● **Source information**
- Opening Delimiter -

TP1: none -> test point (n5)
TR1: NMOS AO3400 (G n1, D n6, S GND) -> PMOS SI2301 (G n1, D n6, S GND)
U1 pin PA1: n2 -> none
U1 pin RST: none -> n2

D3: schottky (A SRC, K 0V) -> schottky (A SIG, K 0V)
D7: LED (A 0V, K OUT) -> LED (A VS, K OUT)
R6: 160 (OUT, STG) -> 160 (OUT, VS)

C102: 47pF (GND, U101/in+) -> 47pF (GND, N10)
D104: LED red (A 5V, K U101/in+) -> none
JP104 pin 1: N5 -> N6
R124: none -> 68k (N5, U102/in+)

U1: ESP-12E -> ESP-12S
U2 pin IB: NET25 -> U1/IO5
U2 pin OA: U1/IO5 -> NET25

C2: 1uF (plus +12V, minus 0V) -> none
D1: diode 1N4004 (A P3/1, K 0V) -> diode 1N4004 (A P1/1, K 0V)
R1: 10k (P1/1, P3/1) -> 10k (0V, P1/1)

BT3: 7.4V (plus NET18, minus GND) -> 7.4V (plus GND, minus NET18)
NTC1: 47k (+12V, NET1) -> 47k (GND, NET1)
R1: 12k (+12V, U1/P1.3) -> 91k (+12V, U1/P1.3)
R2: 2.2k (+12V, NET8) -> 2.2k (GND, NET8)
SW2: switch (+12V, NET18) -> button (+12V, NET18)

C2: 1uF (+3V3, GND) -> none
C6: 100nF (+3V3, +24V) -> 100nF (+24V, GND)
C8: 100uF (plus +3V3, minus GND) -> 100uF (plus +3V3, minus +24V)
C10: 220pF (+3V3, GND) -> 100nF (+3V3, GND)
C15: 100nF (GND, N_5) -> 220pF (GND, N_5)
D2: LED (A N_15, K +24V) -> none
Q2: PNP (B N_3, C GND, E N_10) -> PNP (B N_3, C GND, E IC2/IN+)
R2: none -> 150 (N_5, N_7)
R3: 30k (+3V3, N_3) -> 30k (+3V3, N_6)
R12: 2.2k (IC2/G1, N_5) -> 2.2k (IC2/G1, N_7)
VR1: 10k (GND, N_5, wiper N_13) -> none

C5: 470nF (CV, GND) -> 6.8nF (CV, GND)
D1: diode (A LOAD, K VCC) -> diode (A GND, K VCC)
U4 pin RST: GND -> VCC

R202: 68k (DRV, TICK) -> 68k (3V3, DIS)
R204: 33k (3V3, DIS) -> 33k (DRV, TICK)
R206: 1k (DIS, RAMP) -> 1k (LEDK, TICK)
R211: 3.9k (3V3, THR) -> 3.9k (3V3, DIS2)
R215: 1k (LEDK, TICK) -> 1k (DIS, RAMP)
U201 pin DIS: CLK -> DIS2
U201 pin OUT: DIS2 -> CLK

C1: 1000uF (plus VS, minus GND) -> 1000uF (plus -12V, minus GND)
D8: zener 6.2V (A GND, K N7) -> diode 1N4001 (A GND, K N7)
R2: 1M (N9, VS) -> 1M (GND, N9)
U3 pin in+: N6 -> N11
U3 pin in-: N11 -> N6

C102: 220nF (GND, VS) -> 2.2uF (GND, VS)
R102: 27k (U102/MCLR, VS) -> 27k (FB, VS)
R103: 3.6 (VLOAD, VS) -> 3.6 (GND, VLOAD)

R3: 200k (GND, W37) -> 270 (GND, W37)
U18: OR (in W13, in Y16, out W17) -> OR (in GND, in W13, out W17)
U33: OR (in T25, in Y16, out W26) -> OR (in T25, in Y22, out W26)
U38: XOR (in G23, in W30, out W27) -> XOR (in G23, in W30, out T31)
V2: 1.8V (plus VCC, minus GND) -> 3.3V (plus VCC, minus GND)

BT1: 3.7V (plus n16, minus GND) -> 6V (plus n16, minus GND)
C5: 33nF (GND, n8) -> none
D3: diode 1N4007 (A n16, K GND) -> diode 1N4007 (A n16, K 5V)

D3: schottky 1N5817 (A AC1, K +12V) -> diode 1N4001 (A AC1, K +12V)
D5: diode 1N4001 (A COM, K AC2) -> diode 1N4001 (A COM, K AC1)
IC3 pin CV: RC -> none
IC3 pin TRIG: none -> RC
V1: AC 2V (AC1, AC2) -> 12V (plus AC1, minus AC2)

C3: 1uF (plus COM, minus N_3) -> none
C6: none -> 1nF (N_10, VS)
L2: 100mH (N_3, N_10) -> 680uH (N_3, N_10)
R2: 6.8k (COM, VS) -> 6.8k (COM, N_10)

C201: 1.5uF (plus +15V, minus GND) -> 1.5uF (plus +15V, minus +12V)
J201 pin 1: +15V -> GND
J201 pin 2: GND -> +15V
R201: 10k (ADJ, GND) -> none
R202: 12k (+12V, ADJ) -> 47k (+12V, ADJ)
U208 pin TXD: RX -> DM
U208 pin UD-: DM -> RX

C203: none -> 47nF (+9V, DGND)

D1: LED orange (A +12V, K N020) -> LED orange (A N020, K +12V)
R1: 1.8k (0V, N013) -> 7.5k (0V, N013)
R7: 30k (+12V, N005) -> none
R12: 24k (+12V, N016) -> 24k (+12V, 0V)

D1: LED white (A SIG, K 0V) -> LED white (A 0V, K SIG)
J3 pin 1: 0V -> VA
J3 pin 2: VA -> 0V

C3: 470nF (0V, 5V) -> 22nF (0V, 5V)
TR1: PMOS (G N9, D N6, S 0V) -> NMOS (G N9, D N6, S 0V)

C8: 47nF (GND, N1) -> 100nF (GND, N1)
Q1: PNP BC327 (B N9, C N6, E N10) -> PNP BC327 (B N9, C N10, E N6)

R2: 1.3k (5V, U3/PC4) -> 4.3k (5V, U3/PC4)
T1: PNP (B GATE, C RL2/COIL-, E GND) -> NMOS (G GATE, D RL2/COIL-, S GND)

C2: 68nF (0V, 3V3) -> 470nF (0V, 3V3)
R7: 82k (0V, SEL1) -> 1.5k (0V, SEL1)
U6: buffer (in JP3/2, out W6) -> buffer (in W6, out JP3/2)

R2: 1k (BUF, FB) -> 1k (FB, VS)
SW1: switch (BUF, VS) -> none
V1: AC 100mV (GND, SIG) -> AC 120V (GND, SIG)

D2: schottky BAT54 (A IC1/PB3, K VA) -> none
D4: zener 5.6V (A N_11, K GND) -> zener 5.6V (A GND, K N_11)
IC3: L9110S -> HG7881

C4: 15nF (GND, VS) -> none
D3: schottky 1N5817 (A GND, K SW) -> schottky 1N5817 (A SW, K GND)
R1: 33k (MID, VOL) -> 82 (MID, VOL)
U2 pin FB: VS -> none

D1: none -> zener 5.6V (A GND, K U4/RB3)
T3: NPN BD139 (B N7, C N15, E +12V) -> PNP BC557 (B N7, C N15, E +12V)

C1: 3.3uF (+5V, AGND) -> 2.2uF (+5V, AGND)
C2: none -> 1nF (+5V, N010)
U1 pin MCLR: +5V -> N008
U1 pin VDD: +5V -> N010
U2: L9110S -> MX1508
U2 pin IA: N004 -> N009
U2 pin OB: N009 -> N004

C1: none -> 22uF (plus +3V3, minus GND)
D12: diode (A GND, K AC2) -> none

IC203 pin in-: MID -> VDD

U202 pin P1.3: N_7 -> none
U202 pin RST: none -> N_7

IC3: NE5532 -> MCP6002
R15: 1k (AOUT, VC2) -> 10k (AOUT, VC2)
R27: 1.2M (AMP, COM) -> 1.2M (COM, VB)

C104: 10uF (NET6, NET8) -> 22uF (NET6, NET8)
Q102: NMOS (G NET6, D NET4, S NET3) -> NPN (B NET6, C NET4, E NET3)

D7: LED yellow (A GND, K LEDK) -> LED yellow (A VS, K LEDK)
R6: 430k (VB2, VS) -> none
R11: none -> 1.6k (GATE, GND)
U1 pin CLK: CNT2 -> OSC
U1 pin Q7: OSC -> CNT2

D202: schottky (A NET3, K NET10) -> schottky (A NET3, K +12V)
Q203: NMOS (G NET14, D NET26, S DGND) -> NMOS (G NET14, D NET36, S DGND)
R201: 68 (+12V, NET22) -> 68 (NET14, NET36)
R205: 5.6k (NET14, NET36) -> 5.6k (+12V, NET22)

- Closing Delimiter -

● **Exercise**
Copy every line that contains "DGND" from the listing above.

● **Answer for this exercise**
C203: none -> 47nF (+9V, DGND)
Q203: NMOS (G NET14, D NET26, S DGND) -> NMOS (G NET14, D NET36, S DGND)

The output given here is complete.